§ Your goal
Transcribe the following entries word for word; no picture is to appear in the copy.

§ Excerpted records
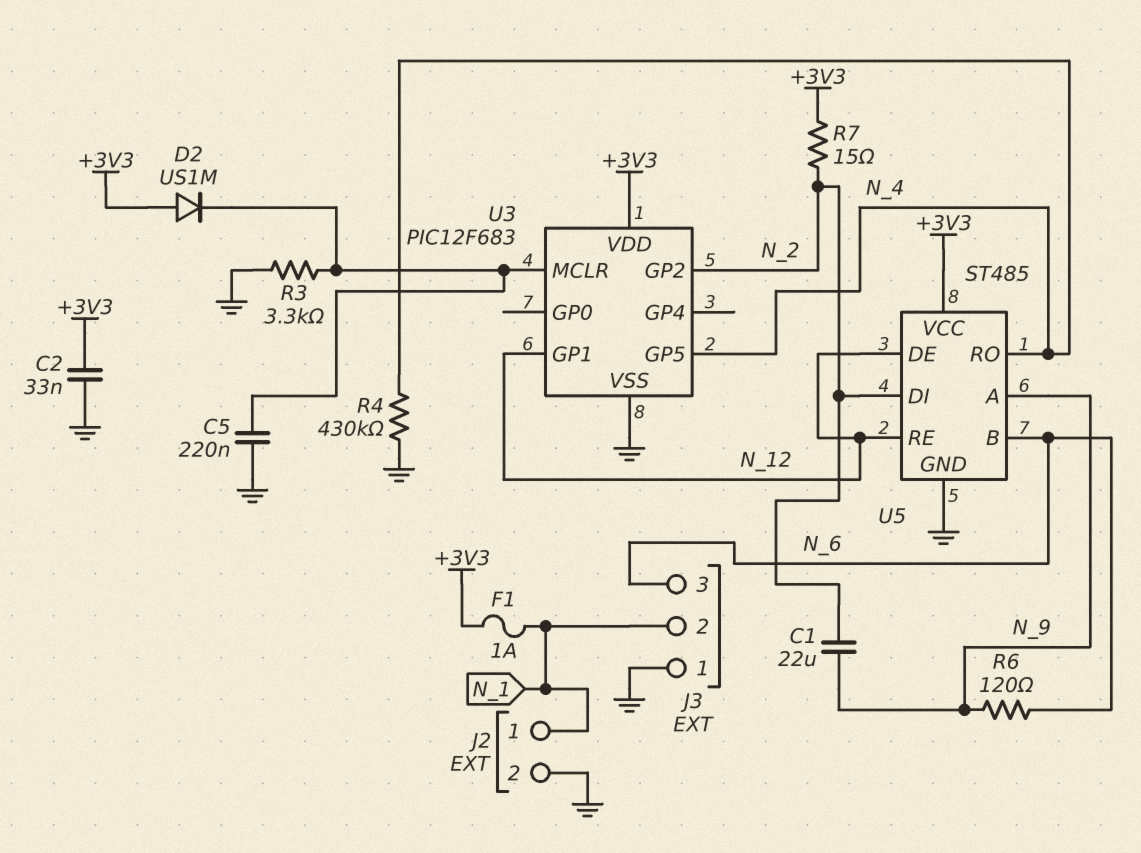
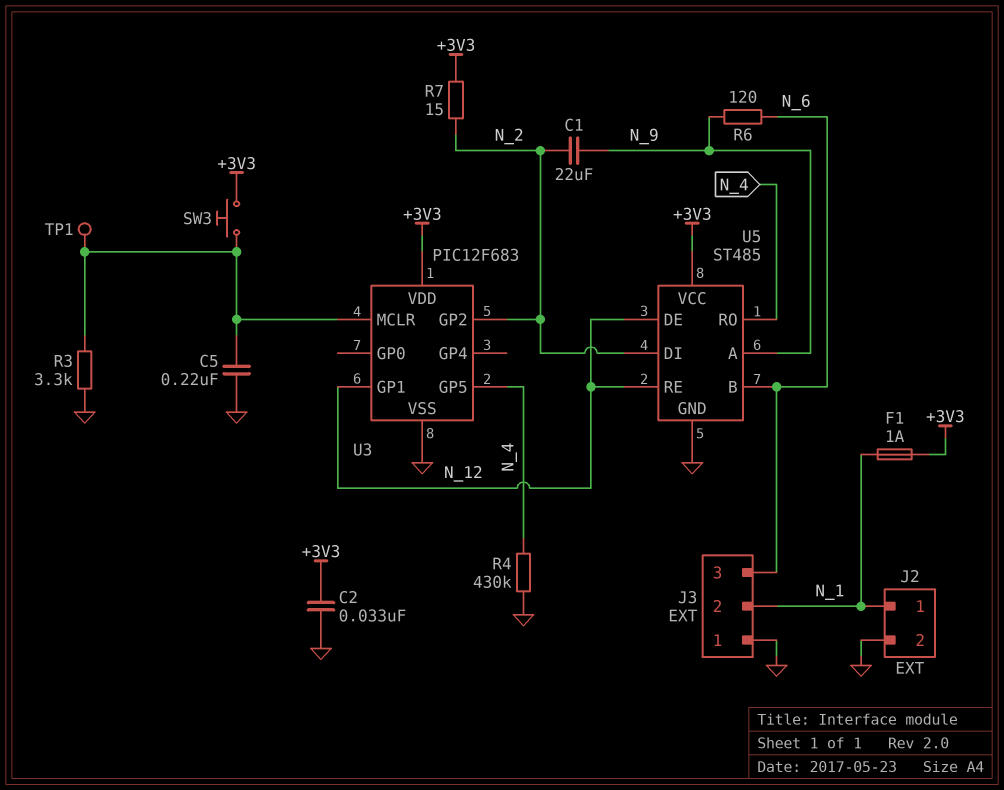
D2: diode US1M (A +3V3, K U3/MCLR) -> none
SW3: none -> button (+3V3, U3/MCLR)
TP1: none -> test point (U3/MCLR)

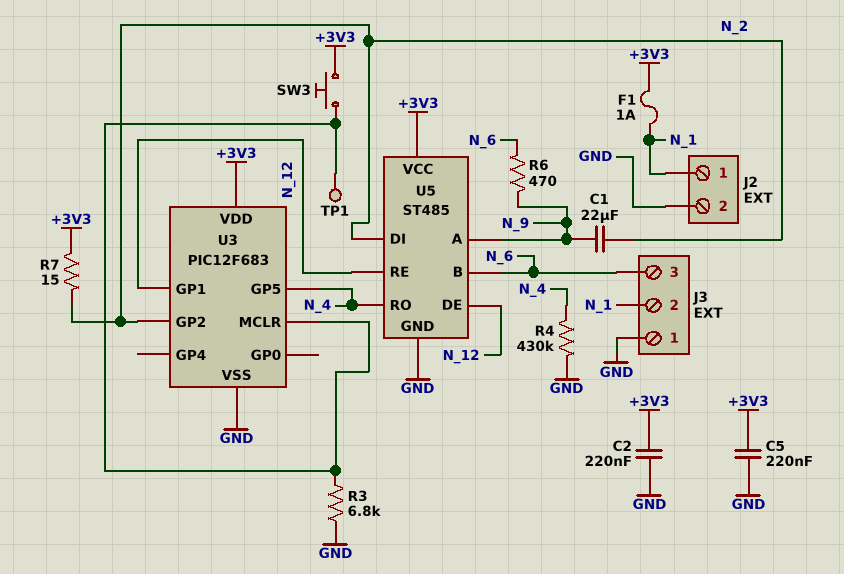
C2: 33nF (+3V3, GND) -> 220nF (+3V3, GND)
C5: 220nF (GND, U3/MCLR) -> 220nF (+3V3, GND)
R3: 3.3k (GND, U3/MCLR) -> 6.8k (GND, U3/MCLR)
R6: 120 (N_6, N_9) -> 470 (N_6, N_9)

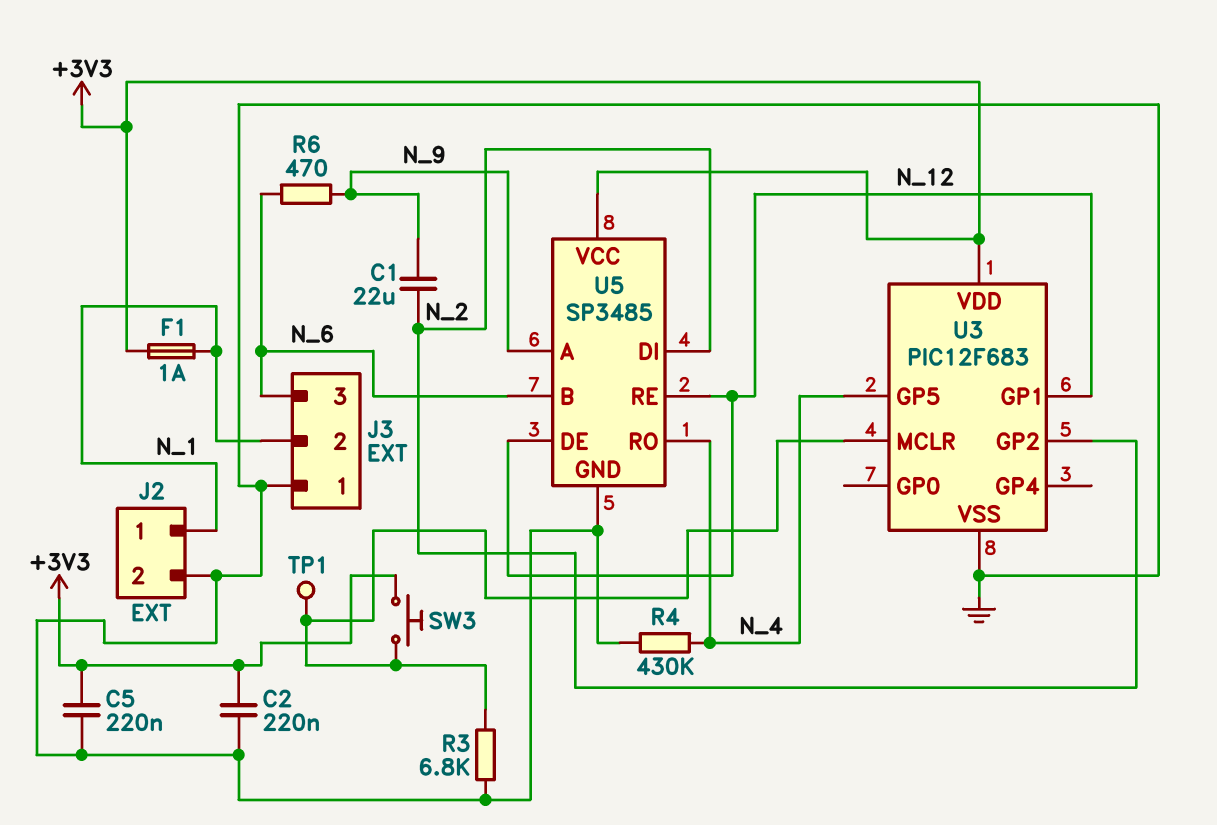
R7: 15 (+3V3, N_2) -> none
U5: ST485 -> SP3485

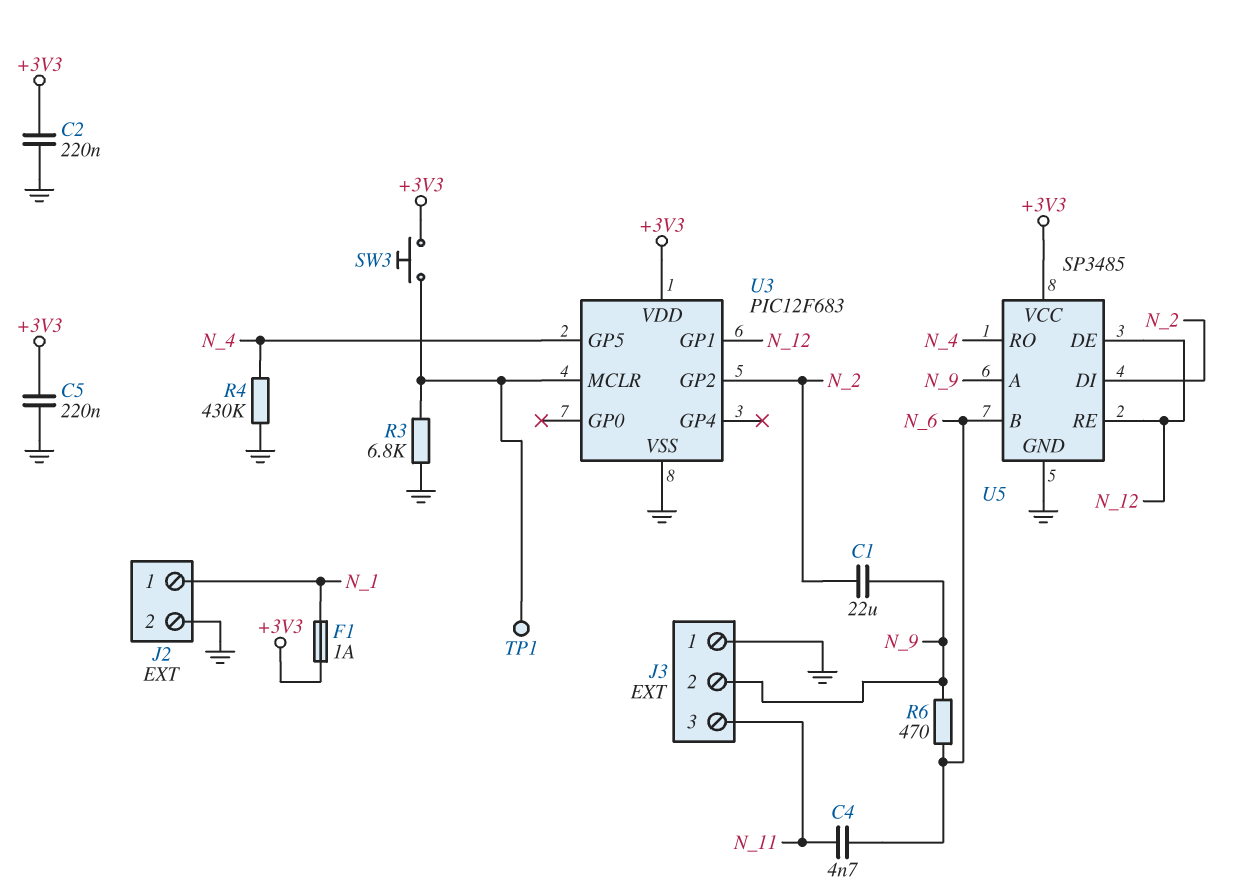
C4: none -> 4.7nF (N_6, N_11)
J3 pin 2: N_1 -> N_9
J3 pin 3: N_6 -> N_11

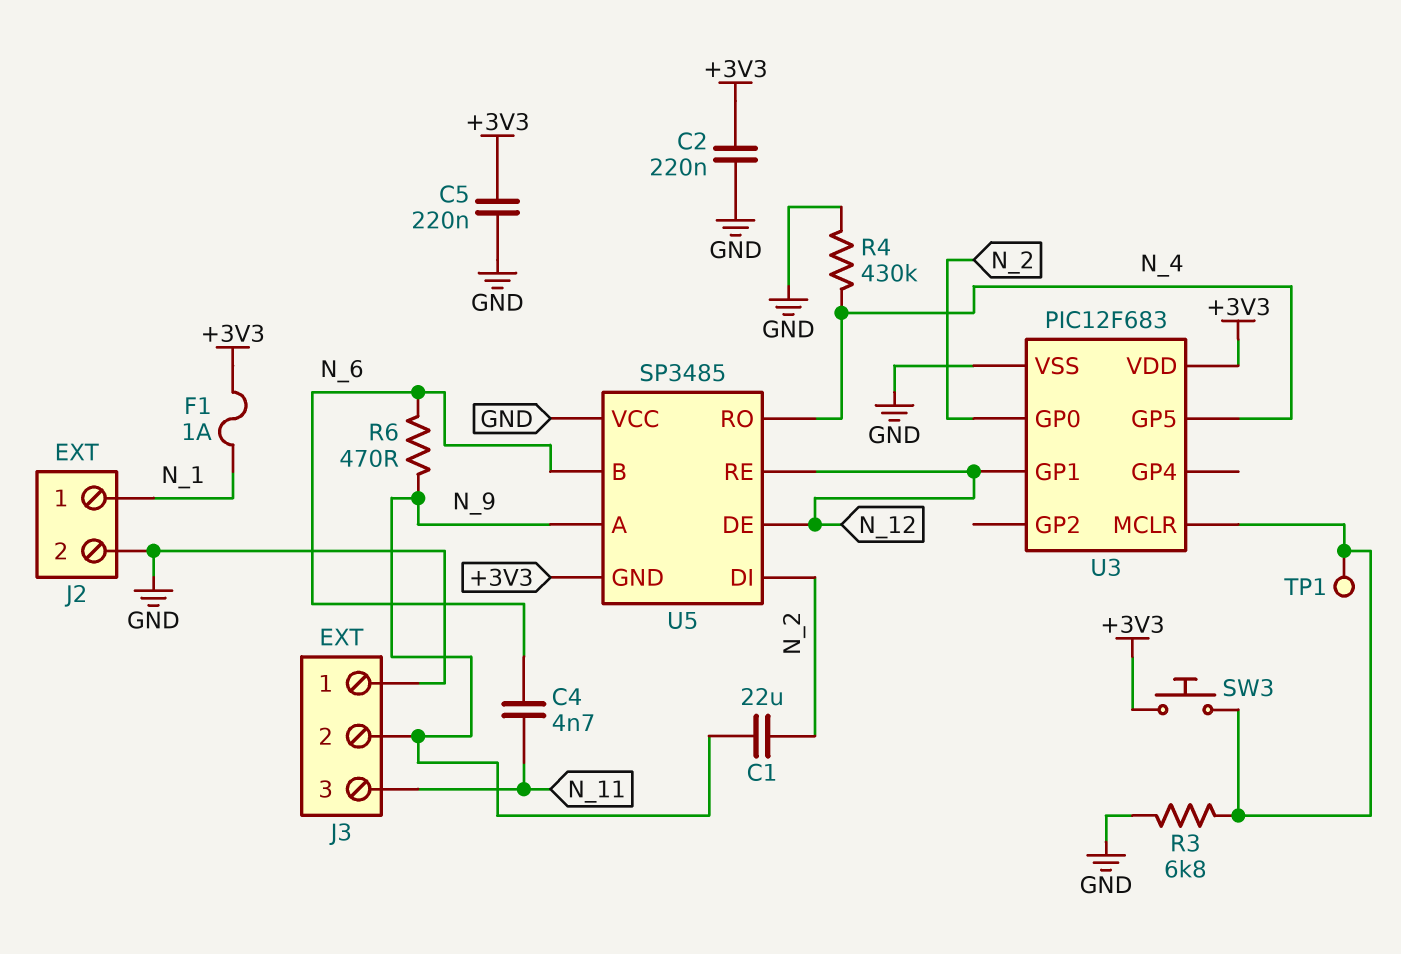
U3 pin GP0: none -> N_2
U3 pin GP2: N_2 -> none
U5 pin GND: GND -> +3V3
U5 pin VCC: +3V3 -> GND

§ Solution to this exercise
D2: diode US1M (A +3V3, K U3/MCLR) -> none
SW3: none -> button (+3V3, U3/MCLR)
TP1: none -> test point (U3/MCLR)

C2: 33nF (+3V3, GND) -> 220nF (+3V3, GND)
C5: 220nF (GND, U3/MCLR) -> 220nF (+3V3, GND)
R3: 3.3k (GND, U3/MCLR) -> 6.8k (GND, U3/MCLR)
R6: 120 (N_6, N_9) -> 470 (N_6, N_9)

R7: 15 (+3V3, N_2) -> none
U5: ST485 -> SP3485

C4: none -> 4.7nF (N_6, N_11)
J3 pin 2: N_1 -> N_9
J3 pin 3: N_6 -> N_11

U3 pin GP0: none -> N_2
U3 pin GP2: N_2 -> none
U5 pin GND: GND -> +3V3
U5 pin VCC: +3V3 -> GND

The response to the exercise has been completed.